- _Data to use_
%%
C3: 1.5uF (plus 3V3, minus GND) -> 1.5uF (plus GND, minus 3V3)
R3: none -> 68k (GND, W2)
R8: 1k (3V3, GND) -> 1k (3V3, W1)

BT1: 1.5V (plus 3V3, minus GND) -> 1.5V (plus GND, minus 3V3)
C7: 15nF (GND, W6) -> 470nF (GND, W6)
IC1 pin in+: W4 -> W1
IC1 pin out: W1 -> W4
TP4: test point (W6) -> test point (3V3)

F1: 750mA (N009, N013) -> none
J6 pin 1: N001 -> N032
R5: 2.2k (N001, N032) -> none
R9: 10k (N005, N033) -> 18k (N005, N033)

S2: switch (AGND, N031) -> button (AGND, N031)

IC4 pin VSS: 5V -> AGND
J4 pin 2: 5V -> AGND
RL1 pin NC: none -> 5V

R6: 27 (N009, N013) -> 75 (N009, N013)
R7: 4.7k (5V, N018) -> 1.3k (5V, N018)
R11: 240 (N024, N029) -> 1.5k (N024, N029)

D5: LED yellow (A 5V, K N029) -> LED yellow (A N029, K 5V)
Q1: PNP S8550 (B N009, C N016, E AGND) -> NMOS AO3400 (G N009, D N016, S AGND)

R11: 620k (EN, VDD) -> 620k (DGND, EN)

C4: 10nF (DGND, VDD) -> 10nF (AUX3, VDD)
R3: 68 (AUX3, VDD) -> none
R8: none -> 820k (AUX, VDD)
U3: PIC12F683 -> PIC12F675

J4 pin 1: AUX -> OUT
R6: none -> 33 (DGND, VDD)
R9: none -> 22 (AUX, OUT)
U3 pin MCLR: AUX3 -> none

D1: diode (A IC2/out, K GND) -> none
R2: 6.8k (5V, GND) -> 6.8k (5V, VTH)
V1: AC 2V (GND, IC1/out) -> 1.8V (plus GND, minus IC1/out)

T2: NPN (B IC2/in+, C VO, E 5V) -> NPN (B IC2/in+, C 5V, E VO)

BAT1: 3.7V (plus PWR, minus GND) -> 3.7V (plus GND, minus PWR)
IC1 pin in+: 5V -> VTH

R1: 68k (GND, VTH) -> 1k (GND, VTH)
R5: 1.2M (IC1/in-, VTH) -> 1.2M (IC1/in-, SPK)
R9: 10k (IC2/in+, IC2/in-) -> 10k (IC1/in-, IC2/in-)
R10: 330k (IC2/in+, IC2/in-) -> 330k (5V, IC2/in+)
%%
- _Task description_
Which lines of the records hold the string "none"? Copy each one.

- _Response to this exercise_
R3: none -> 68k (GND, W2)
F1: 750mA (N009, N013) -> none
R5: 2.2k (N001, N032) -> none
RL1 pin NC: none -> 5V
R3: 68 (AUX3, VDD) -> none
R8: none -> 820k (AUX, VDD)
R6: none -> 33 (DGND, VDD)
R9: none -> 22 (AUX, OUT)
U3 pin MCLR: AUX3 -> none
D1: diode (A IC2/out, K GND) -> none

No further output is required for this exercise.